======== Data section
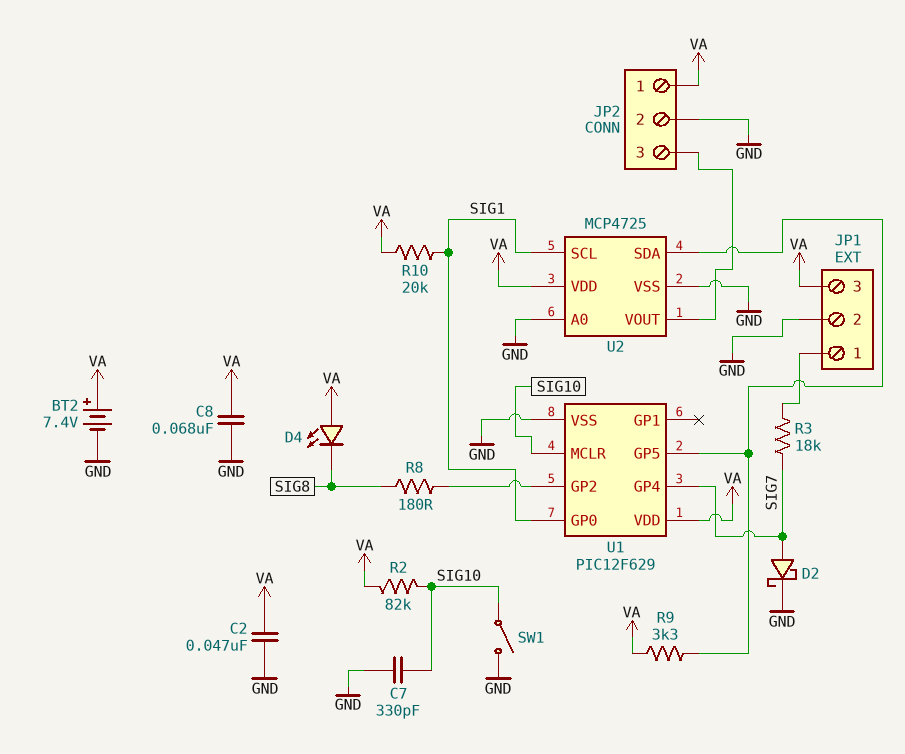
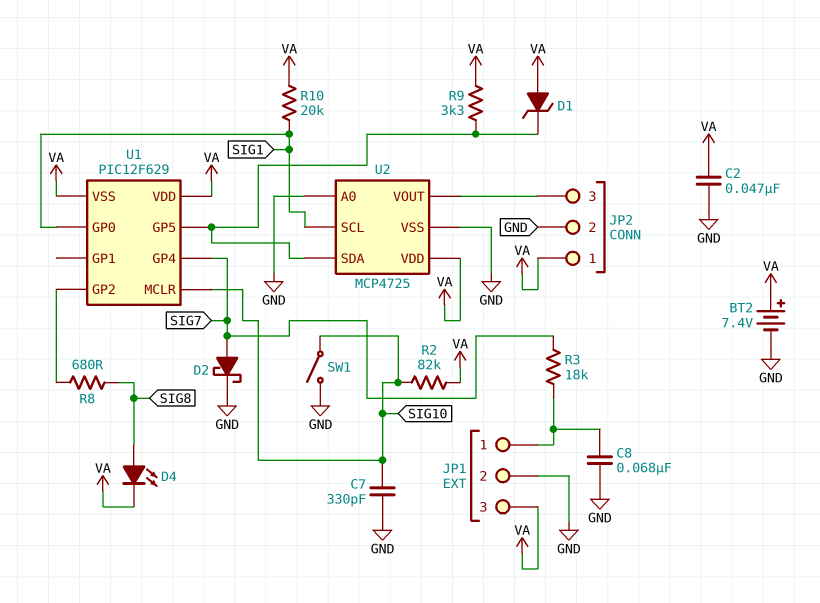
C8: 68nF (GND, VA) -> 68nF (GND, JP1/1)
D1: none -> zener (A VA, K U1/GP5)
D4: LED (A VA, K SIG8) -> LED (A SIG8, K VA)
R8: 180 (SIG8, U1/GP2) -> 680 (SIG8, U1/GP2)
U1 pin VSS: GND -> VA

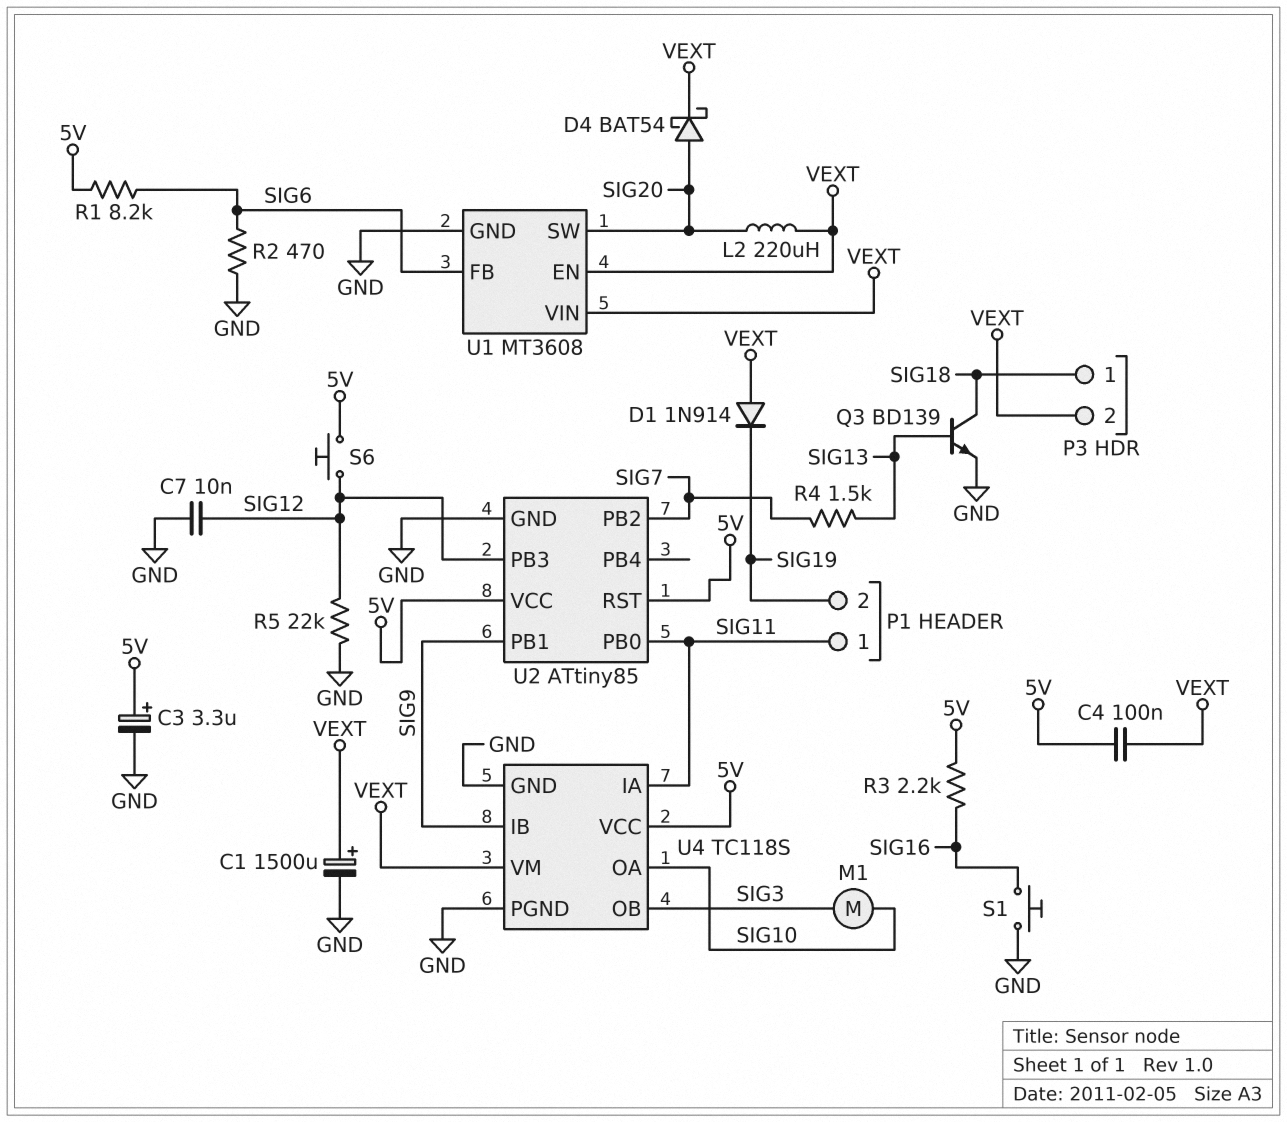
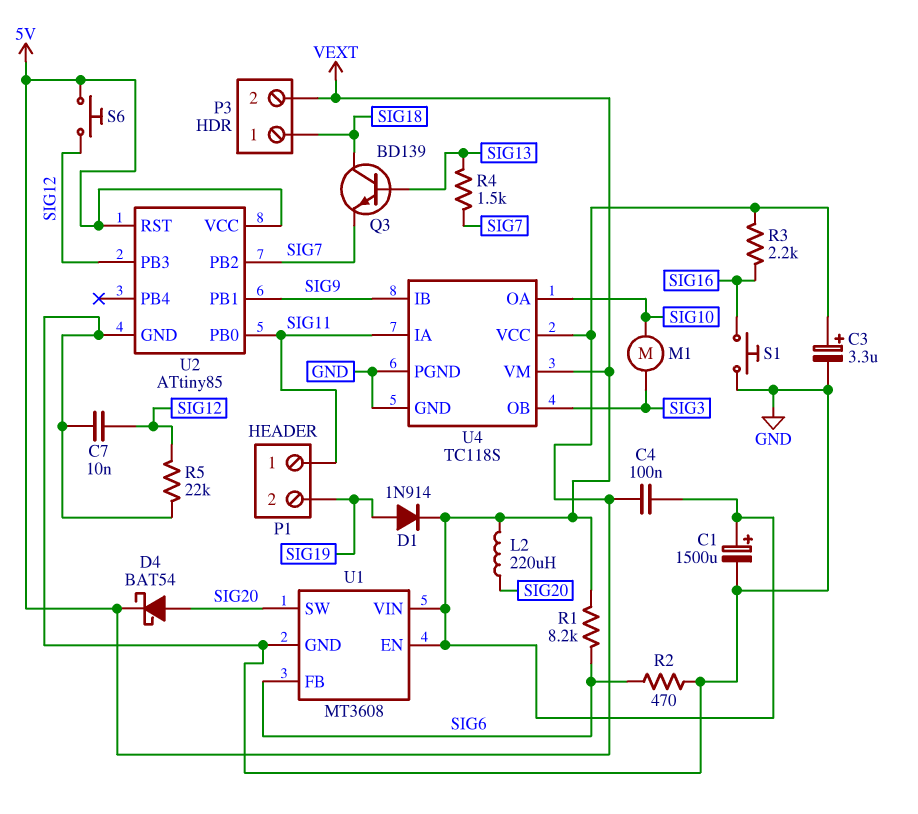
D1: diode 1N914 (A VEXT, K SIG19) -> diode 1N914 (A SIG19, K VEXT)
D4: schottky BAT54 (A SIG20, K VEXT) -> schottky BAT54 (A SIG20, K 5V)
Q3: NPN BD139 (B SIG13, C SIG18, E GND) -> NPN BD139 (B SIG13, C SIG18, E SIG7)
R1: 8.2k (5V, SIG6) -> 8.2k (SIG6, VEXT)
================
======== Data section
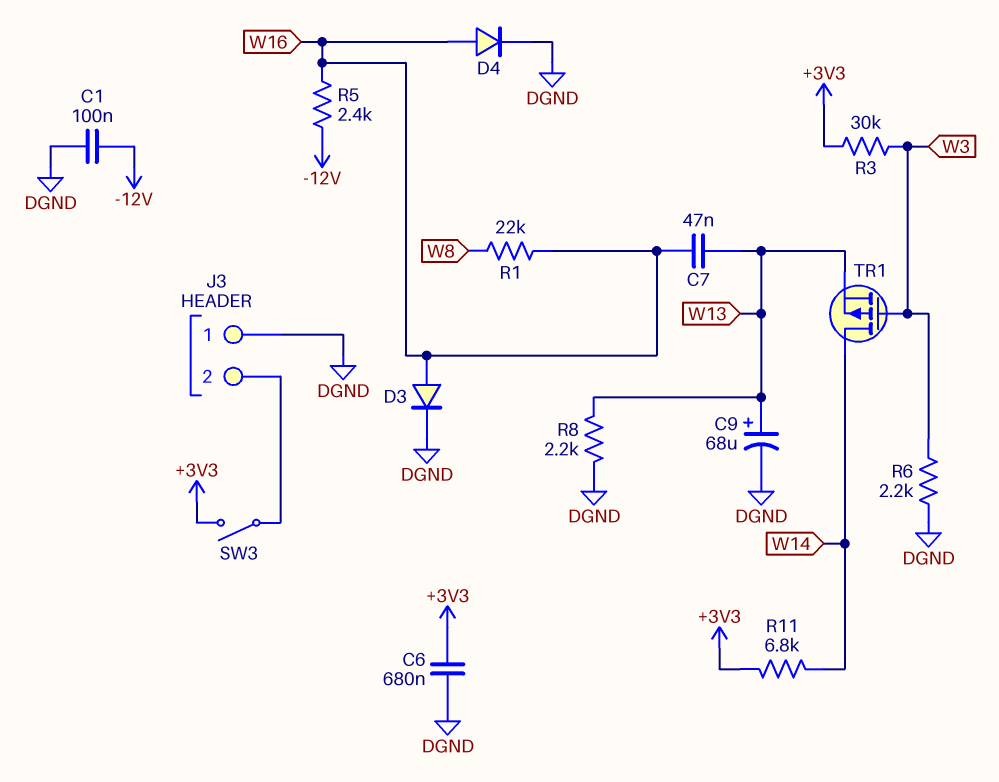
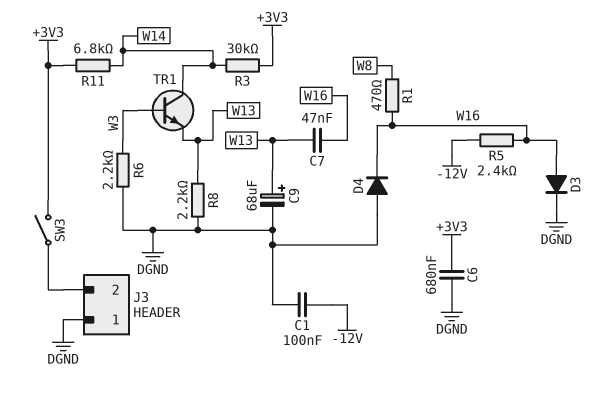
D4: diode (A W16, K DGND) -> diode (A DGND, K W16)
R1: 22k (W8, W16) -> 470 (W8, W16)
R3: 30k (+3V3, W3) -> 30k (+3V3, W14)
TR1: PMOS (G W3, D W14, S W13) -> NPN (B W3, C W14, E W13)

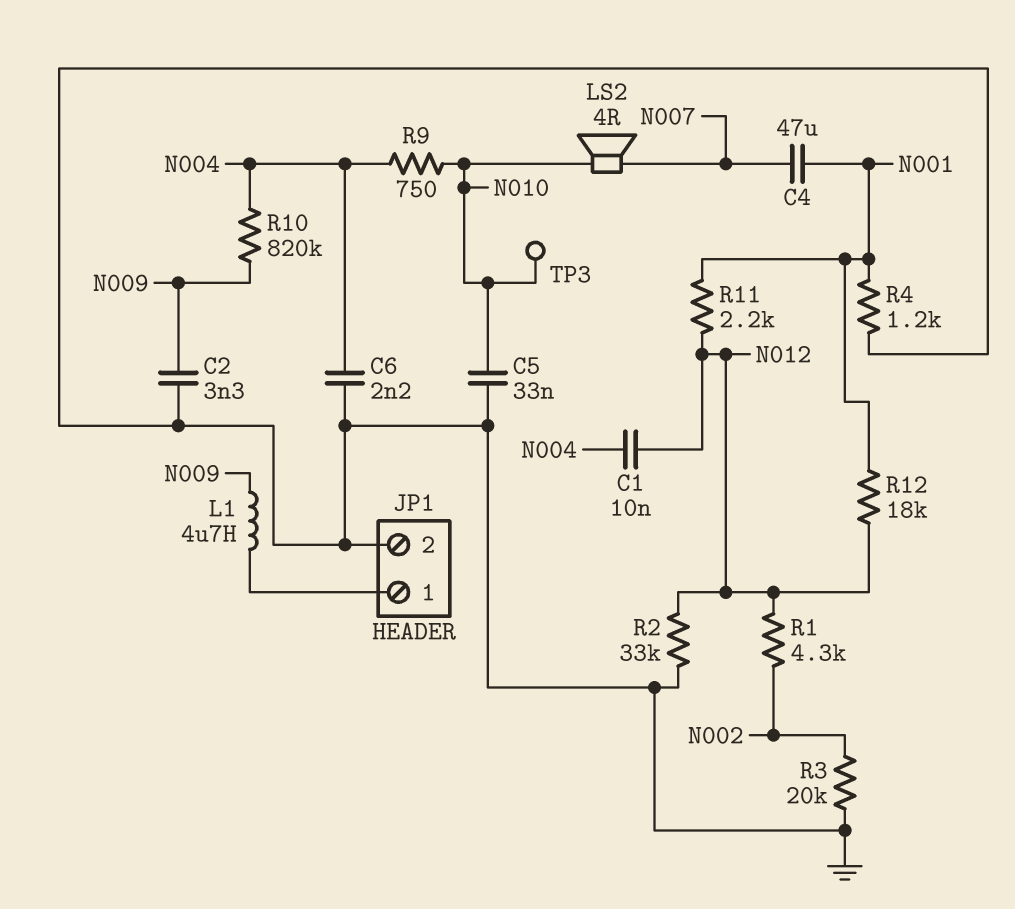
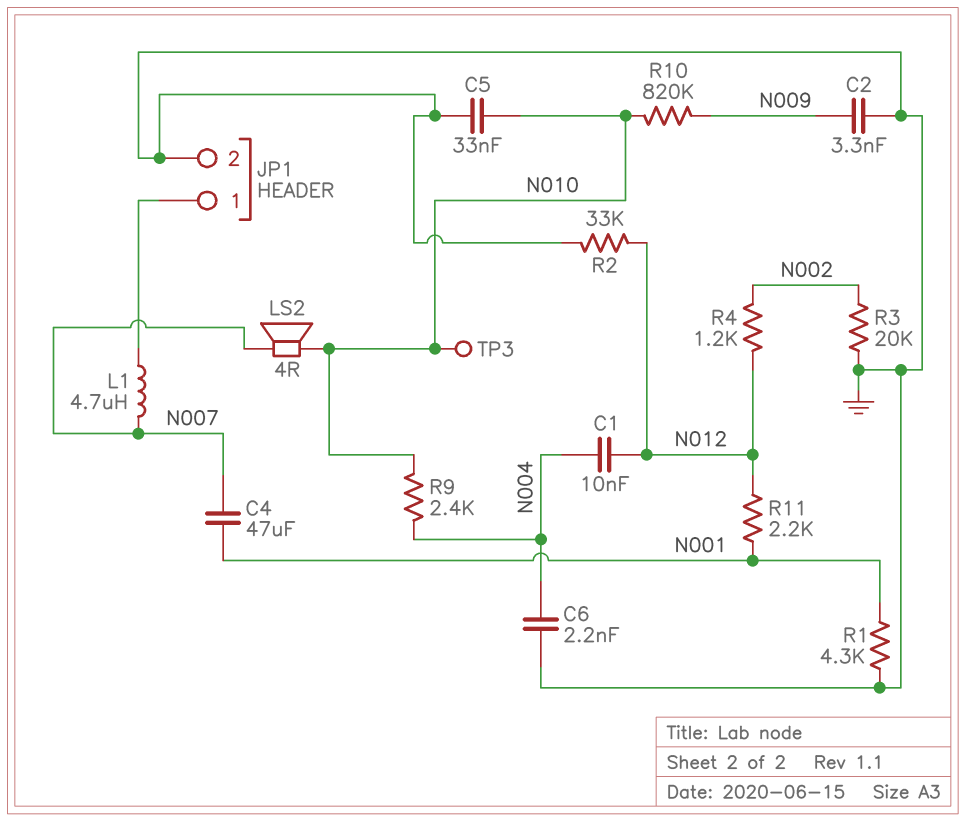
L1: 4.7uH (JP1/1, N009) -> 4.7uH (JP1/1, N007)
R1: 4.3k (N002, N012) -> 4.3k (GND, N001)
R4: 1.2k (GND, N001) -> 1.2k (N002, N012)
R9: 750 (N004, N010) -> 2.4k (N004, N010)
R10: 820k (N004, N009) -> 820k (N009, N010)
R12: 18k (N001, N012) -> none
================
======== Data section
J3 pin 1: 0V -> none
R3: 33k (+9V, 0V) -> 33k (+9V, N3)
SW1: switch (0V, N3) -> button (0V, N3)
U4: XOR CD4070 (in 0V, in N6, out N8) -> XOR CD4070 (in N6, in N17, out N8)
================
▸ Exercise brief
In the material above, the stretch from the line with "C8: 68nF (GND, VA) -> 68nF (GND, JP1/1)" through the line with "R1: 8.2k (5V, SIG6) -> 8.2k (SIG6, VEXT)" is to be given again exactly, minus the pictures.

▸ Exercise output
C8: 68nF (GND, VA) -> 68nF (GND, JP1/1)
D1: none -> zener (A VA, K U1/GP5)
D4: LED (A VA, K SIG8) -> LED (A SIG8, K VA)
R8: 180 (SIG8, U1/GP2) -> 680 (SIG8, U1/GP2)
U1 pin VSS: GND -> VA

D1: diode 1N914 (A VEXT, K SIG19) -> diode 1N914 (A SIG19, K VEXT)
D4: schottky BAT54 (A SIG20, K VEXT) -> schottky BAT54 (A SIG20, K 5V)
Q3: NPN BD139 (B SIG13, C SIG18, E GND) -> NPN BD139 (B SIG13, C SIG18, E SIG7)
R1: 8.2k (5V, SIG6) -> 8.2k (SIG6, VEXT)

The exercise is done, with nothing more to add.